**What you should do:** Return copies of the lines below that mention "none".

**Data provided:**
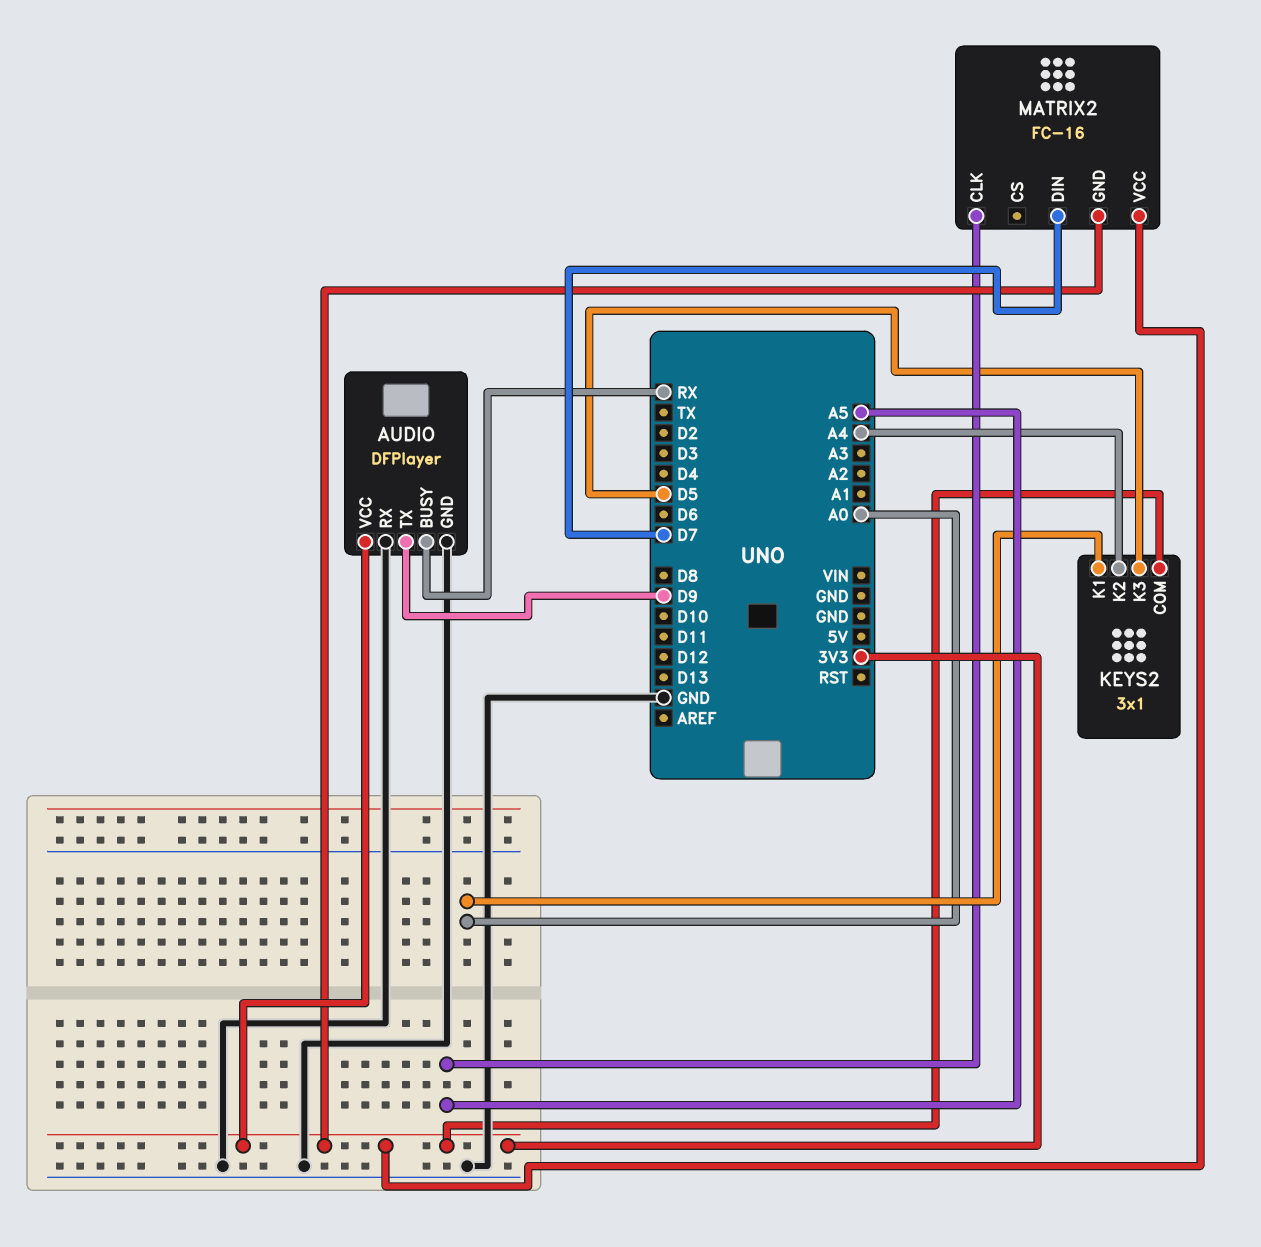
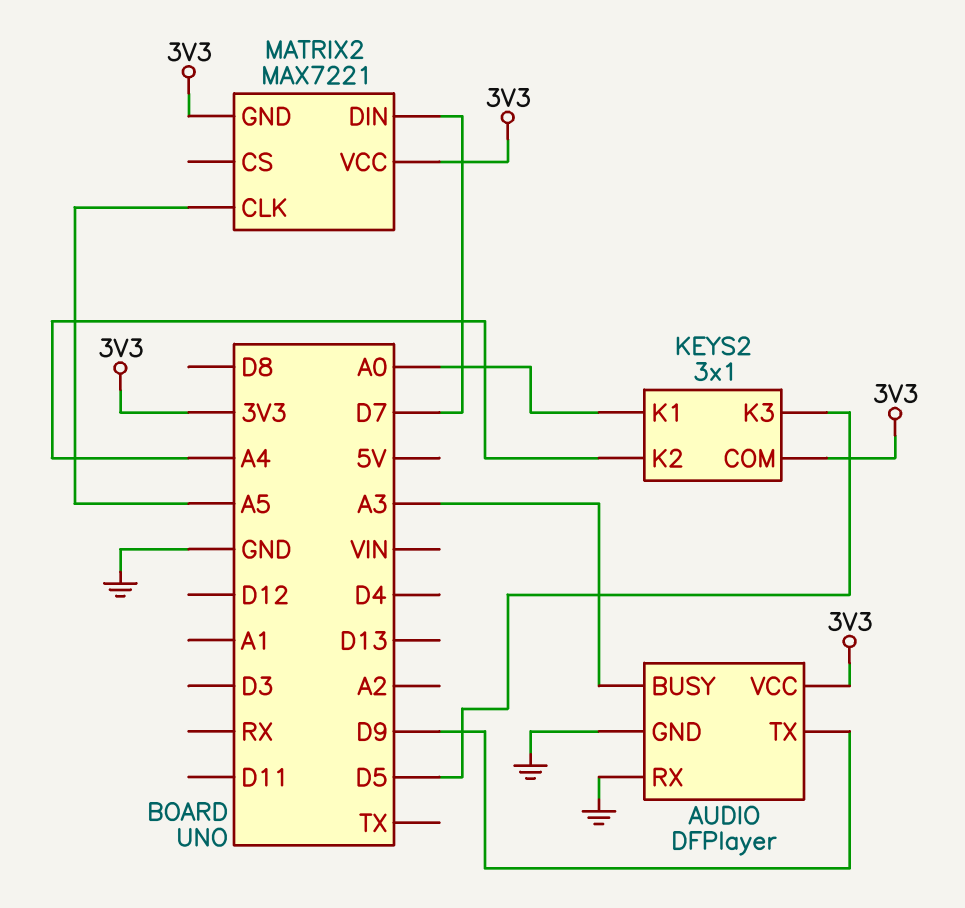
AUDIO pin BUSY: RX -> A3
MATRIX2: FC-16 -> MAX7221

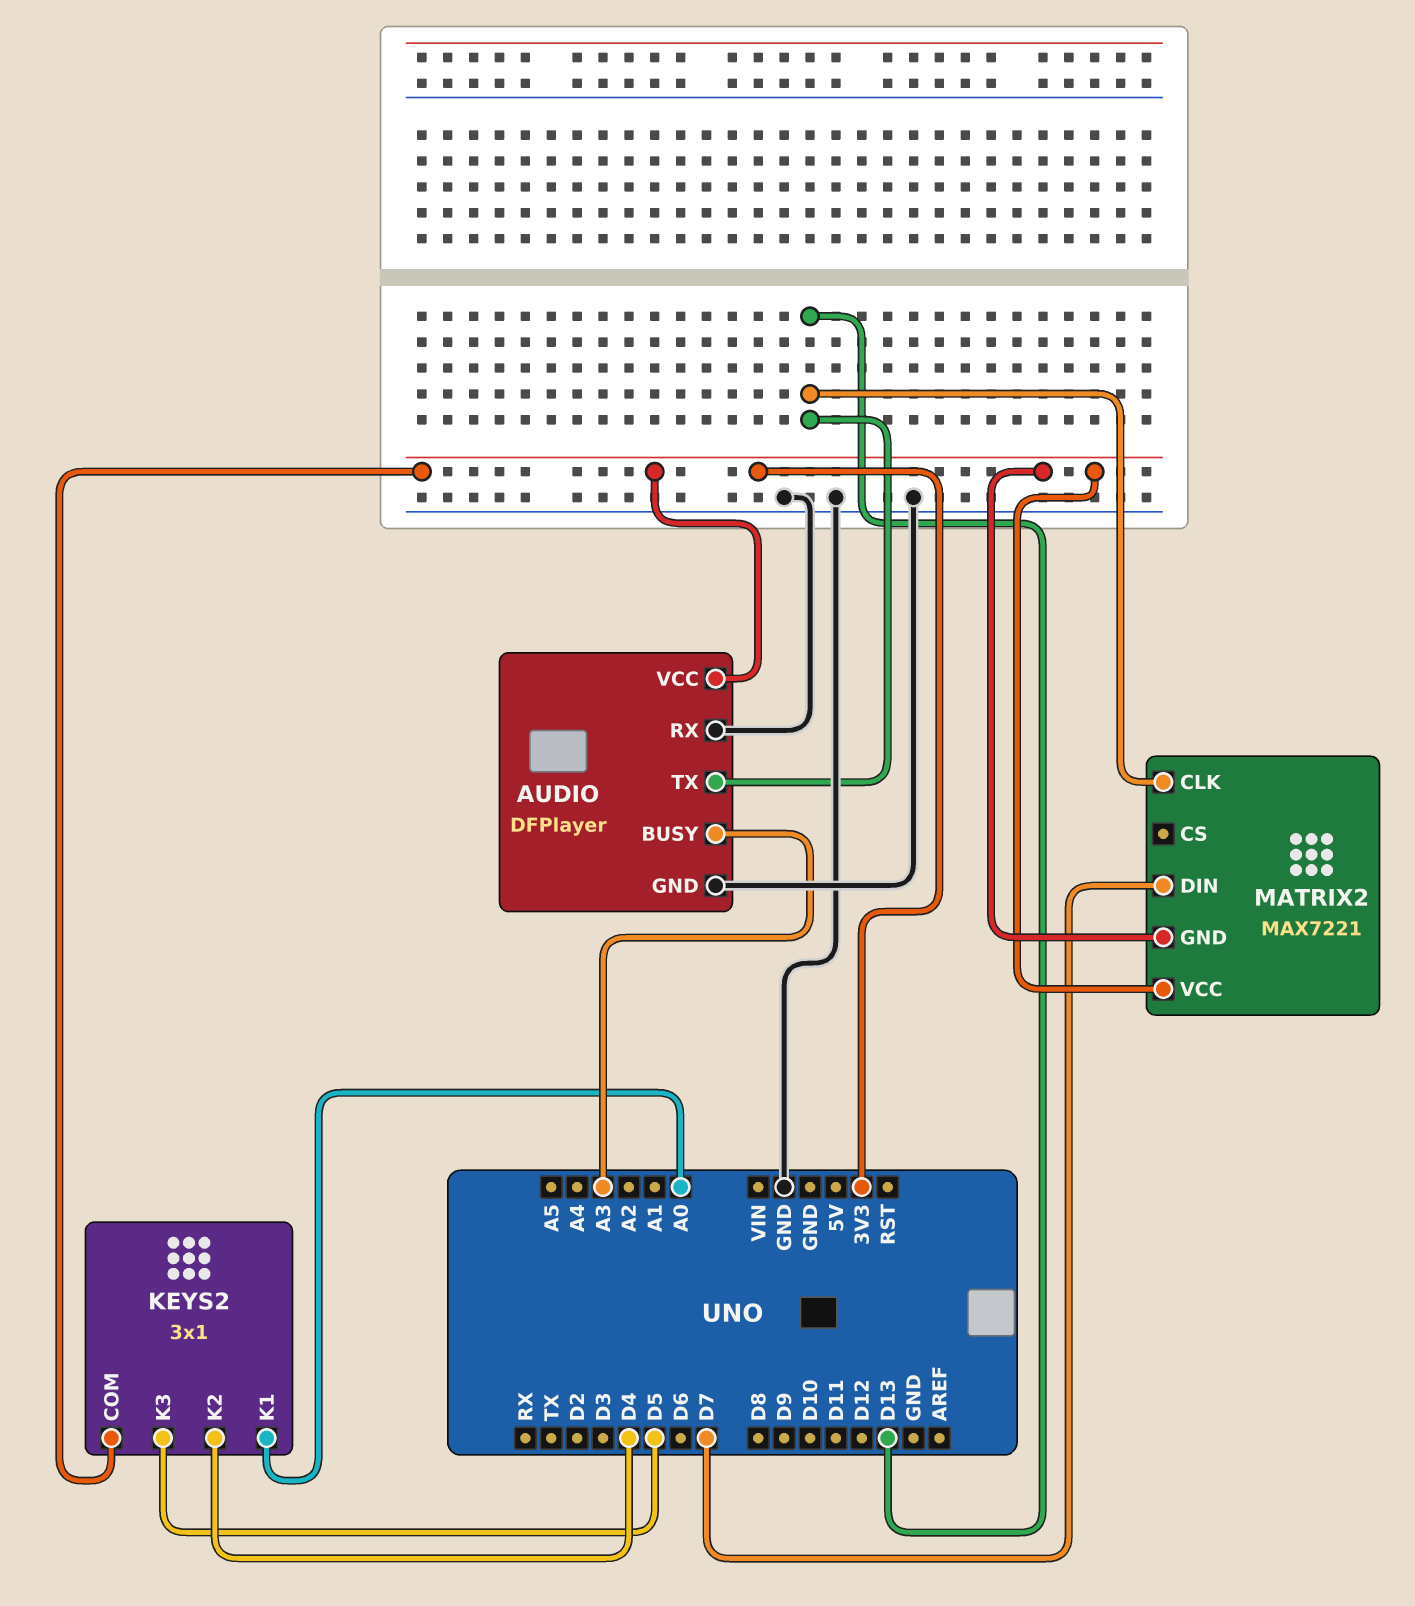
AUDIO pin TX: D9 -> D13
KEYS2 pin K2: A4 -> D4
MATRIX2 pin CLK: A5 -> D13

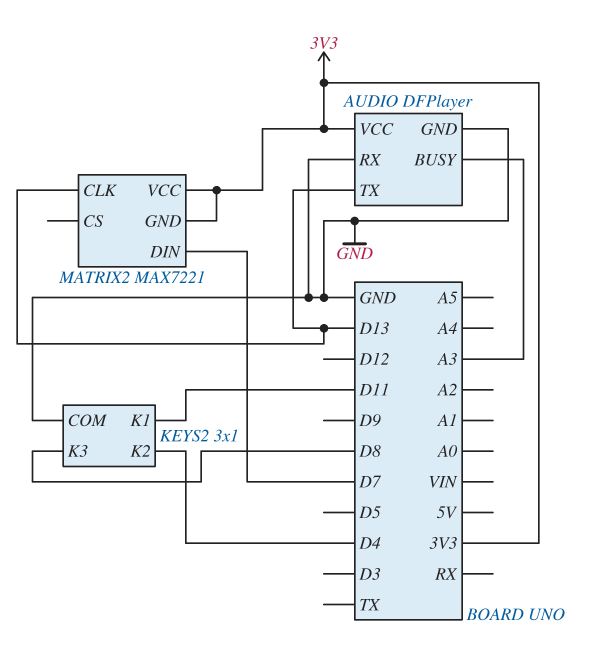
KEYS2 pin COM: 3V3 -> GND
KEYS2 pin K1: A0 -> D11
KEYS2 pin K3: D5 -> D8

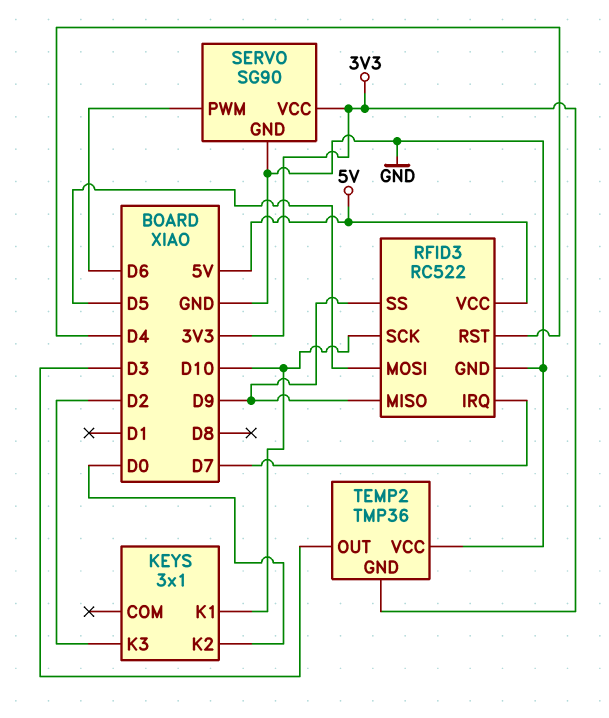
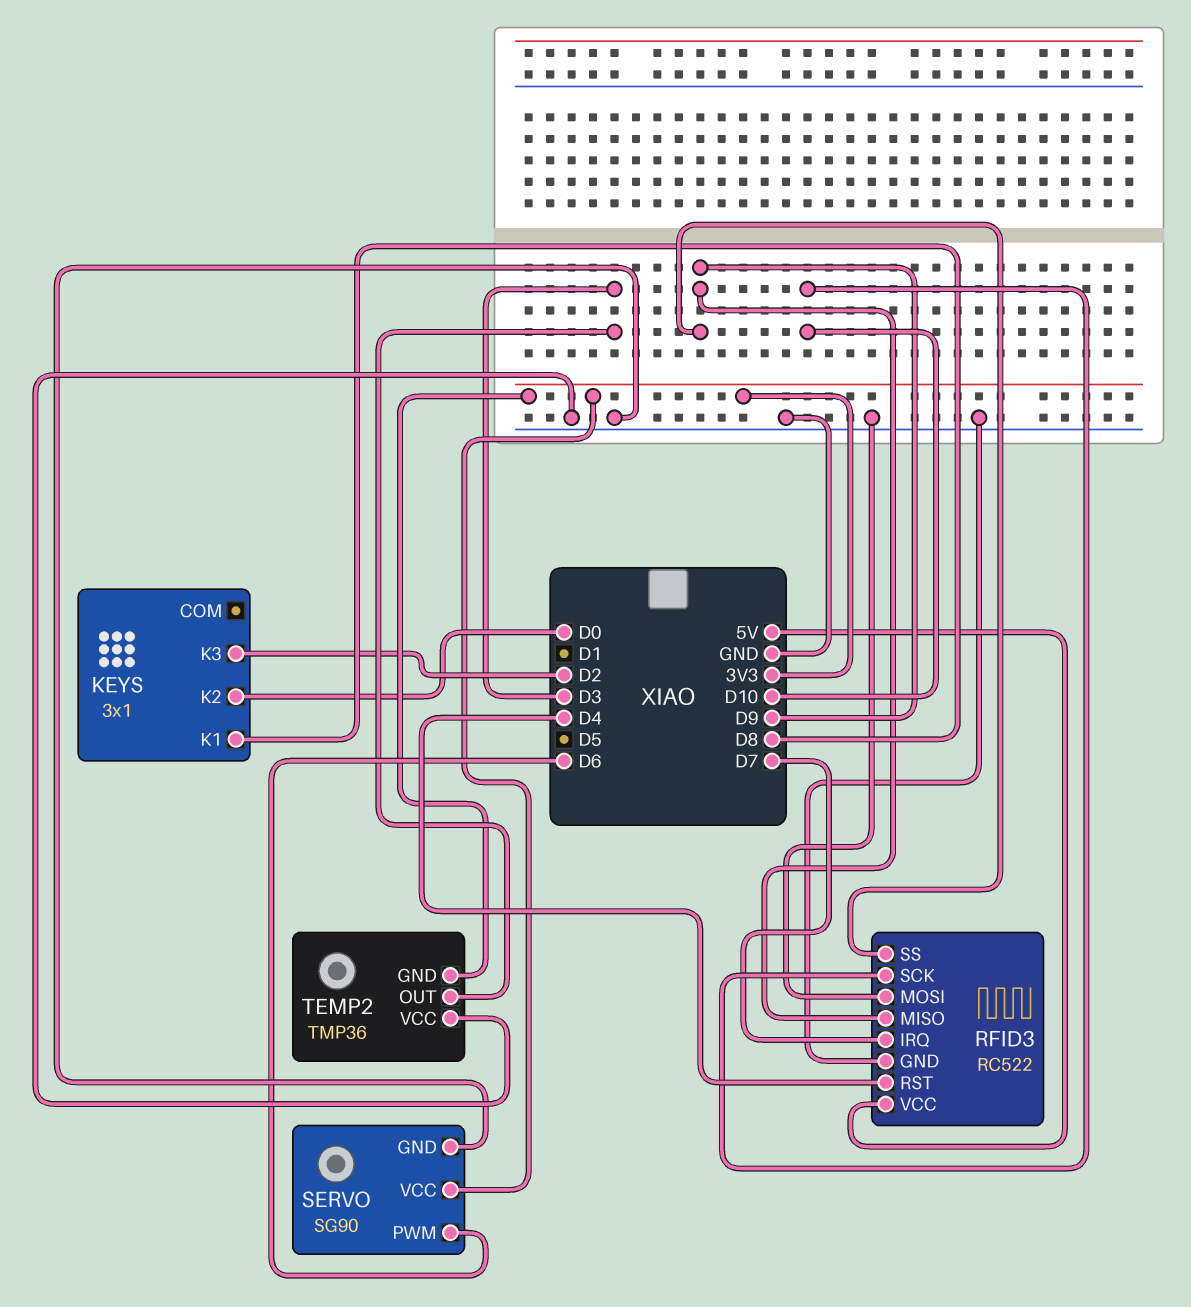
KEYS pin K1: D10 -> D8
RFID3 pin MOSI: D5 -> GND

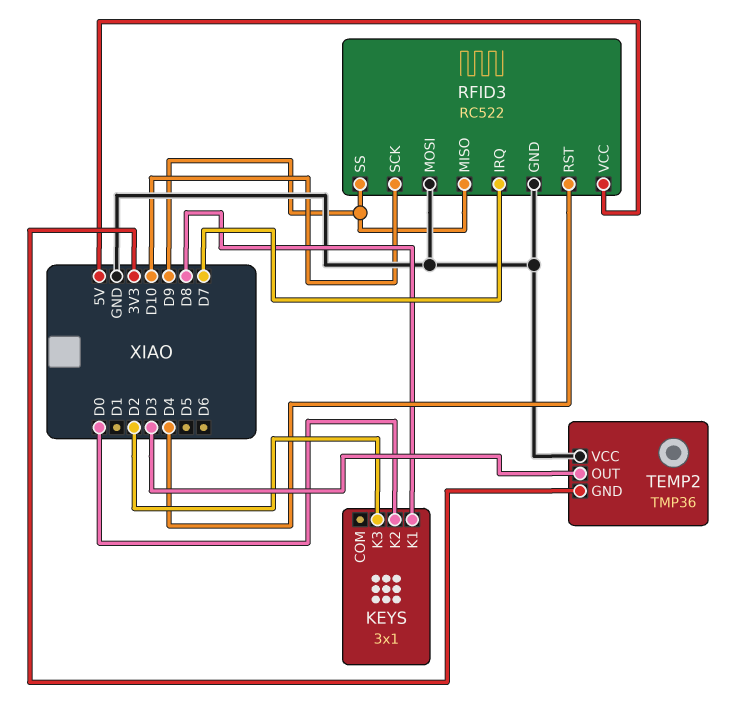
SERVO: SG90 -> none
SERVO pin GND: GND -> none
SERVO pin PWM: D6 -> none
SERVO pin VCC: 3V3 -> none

**Response:**
SERVO: SG90 -> none
SERVO pin GND: GND -> none
SERVO pin PWM: D6 -> none
SERVO pin VCC: 3V3 -> none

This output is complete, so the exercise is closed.